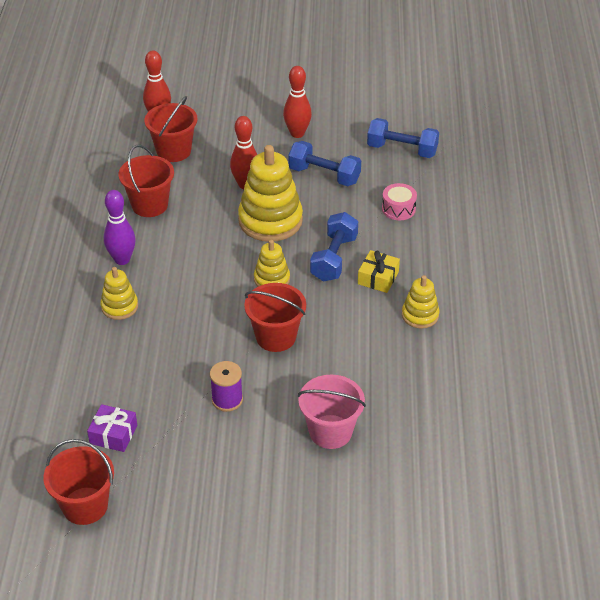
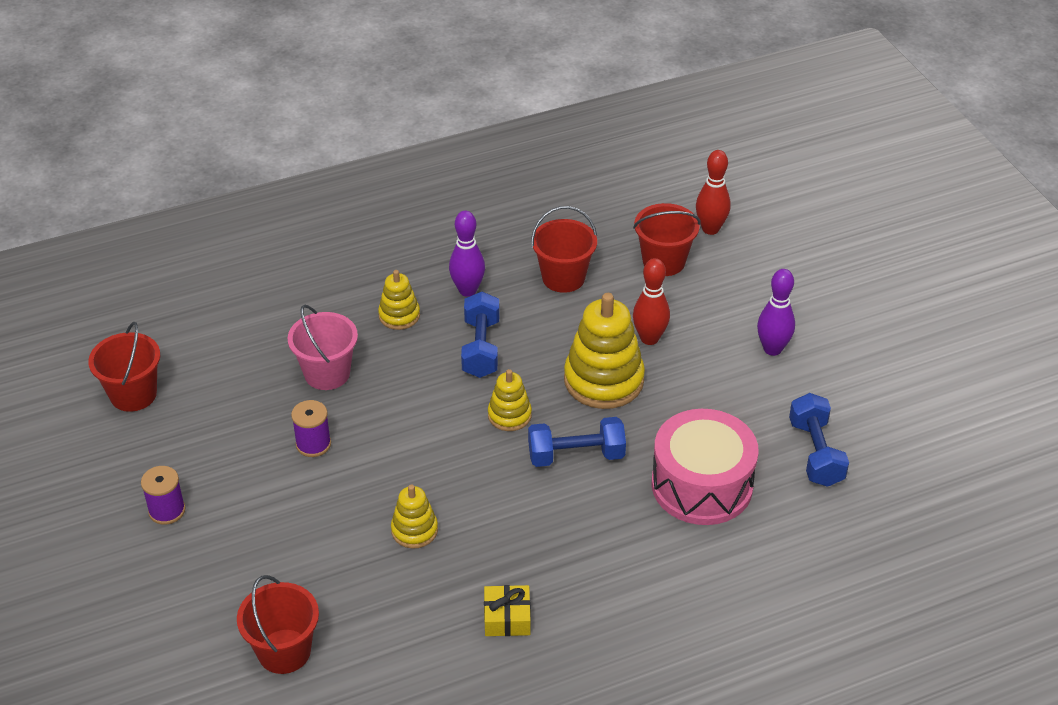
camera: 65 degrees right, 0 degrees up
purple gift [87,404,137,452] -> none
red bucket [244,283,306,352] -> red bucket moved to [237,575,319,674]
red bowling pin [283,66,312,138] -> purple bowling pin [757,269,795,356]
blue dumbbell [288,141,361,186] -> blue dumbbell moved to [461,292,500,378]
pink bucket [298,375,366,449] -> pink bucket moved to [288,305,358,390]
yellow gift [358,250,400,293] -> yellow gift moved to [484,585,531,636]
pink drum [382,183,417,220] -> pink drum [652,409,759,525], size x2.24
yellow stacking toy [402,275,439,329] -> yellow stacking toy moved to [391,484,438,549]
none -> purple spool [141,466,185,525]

* * *

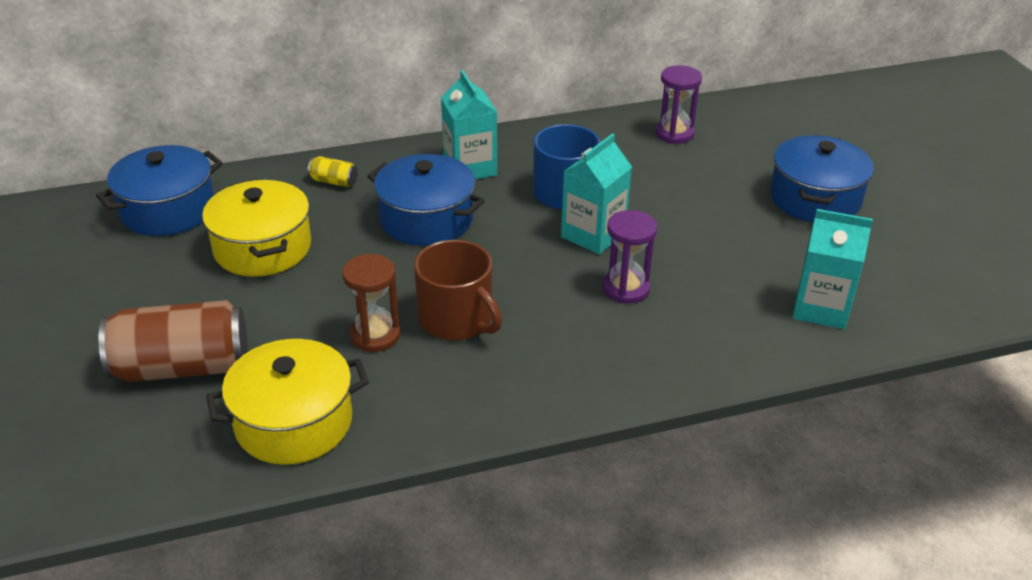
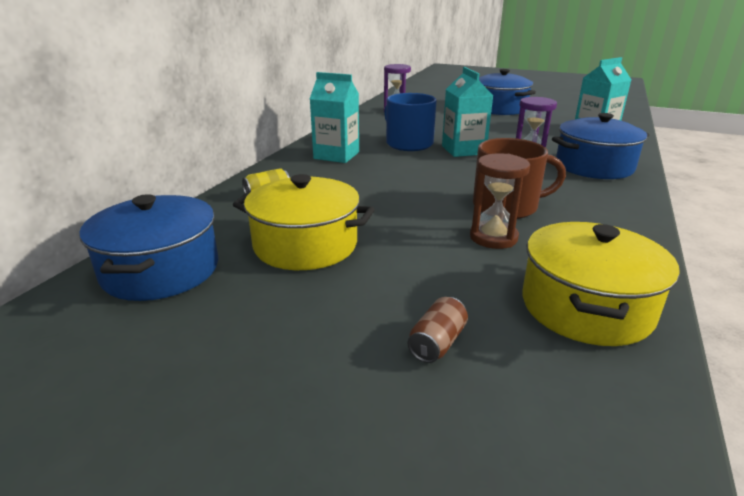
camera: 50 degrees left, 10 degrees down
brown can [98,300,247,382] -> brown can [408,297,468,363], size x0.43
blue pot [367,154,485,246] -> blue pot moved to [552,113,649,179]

--

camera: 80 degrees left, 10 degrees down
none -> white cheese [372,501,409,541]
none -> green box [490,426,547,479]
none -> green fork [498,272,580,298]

## Task instructions
What do the lines above say from the one containing "camera: 65 degrees right, 0 degrees up" down to the one containing "pink drum [382,183,417,220]"? Return them exactly, both end lines included, and only them.

## Solution
camera: 65 degrees right, 0 degrees up
purple gift [87,404,137,452] -> none
red bucket [244,283,306,352] -> red bucket moved to [237,575,319,674]
red bowling pin [283,66,312,138] -> purple bowling pin [757,269,795,356]
blue dumbbell [288,141,361,186] -> blue dumbbell moved to [461,292,500,378]
pink bucket [298,375,366,449] -> pink bucket moved to [288,305,358,390]
yellow gift [358,250,400,293] -> yellow gift moved to [484,585,531,636]
pink drum [382,183,417,220] -> pink drum [652,409,759,525], size x2.24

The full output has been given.